* _Directions_
Count the lines below that contain the string "Violin". Reply with the number alone.

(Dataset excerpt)
____
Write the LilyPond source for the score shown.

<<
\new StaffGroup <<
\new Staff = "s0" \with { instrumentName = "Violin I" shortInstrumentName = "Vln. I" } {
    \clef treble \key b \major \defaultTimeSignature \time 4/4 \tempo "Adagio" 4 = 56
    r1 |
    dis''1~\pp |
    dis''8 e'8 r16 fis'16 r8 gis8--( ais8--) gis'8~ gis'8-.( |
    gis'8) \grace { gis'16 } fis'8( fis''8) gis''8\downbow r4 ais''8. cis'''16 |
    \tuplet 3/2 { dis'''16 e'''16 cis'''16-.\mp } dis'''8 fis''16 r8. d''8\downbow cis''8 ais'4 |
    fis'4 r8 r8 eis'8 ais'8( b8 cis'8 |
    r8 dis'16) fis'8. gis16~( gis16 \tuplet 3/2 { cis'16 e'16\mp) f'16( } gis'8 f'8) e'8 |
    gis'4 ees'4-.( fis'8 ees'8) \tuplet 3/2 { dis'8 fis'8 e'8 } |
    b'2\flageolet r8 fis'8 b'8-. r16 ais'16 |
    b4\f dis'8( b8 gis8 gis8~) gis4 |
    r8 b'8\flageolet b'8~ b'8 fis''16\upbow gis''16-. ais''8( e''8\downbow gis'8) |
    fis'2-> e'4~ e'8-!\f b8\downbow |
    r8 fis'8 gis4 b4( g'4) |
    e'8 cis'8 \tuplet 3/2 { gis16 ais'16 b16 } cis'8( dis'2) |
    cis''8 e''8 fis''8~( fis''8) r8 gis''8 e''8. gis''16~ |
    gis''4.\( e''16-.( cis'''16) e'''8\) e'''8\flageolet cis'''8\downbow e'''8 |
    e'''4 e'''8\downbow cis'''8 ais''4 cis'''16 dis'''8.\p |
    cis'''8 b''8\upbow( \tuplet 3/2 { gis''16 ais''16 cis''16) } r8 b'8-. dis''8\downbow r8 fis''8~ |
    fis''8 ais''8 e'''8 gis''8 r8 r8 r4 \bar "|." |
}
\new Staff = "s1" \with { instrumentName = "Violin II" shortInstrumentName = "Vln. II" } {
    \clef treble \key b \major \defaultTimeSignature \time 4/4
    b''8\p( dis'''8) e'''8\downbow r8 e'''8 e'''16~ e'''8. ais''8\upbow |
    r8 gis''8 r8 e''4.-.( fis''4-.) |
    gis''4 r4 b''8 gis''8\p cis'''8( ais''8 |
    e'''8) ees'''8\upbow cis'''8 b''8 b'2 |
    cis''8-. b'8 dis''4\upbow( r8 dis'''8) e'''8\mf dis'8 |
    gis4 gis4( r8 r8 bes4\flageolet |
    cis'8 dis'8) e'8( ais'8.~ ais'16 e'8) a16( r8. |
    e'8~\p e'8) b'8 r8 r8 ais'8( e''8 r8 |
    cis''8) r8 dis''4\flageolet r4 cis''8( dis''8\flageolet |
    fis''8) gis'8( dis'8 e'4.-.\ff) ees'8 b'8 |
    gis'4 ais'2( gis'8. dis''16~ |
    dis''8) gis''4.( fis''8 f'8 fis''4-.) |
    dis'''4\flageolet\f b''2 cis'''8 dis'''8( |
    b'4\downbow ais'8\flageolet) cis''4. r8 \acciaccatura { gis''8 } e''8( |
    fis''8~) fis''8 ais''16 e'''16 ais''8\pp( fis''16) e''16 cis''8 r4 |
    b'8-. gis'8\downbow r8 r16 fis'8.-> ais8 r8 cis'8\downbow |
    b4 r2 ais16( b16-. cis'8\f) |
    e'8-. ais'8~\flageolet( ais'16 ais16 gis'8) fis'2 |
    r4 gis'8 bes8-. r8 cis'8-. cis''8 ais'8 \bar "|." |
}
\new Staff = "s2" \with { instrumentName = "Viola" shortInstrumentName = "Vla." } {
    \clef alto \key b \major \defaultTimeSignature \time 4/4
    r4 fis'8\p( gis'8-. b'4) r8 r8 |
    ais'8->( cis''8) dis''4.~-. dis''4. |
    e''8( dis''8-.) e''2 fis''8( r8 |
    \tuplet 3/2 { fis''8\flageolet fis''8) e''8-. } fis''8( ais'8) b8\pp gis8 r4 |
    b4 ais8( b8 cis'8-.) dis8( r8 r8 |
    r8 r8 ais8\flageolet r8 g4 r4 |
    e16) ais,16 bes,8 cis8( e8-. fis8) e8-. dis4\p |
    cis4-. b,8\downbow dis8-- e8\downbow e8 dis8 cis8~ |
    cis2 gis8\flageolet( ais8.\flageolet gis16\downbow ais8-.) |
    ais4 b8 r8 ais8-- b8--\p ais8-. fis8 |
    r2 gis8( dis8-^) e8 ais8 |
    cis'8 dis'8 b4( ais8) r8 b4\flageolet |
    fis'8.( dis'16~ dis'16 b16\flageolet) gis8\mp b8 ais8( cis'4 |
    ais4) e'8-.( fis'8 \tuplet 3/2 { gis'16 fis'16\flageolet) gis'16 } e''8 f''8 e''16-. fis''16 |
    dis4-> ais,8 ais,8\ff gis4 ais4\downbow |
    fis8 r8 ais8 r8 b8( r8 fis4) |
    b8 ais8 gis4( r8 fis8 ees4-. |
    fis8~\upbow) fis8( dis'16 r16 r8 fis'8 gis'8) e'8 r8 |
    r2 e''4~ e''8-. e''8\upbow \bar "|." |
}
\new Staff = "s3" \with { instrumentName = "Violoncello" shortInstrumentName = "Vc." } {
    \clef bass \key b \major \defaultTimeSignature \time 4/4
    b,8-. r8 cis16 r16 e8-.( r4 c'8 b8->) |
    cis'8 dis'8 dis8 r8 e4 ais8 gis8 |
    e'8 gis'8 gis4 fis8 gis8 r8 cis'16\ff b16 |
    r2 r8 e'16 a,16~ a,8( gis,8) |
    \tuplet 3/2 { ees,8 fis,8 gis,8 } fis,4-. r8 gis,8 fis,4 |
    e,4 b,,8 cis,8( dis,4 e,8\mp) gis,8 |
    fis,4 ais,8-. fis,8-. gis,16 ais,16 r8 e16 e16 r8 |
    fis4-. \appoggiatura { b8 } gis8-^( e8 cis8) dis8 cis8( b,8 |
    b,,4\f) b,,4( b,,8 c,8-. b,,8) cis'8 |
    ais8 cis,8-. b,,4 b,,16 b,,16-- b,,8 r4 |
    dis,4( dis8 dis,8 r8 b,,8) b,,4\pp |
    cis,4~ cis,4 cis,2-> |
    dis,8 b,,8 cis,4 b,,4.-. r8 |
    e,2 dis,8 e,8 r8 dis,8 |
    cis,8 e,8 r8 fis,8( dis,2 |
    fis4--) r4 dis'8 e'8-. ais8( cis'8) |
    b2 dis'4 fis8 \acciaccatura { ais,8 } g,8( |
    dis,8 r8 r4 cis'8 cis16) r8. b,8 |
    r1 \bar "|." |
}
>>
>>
____
* _Response_
2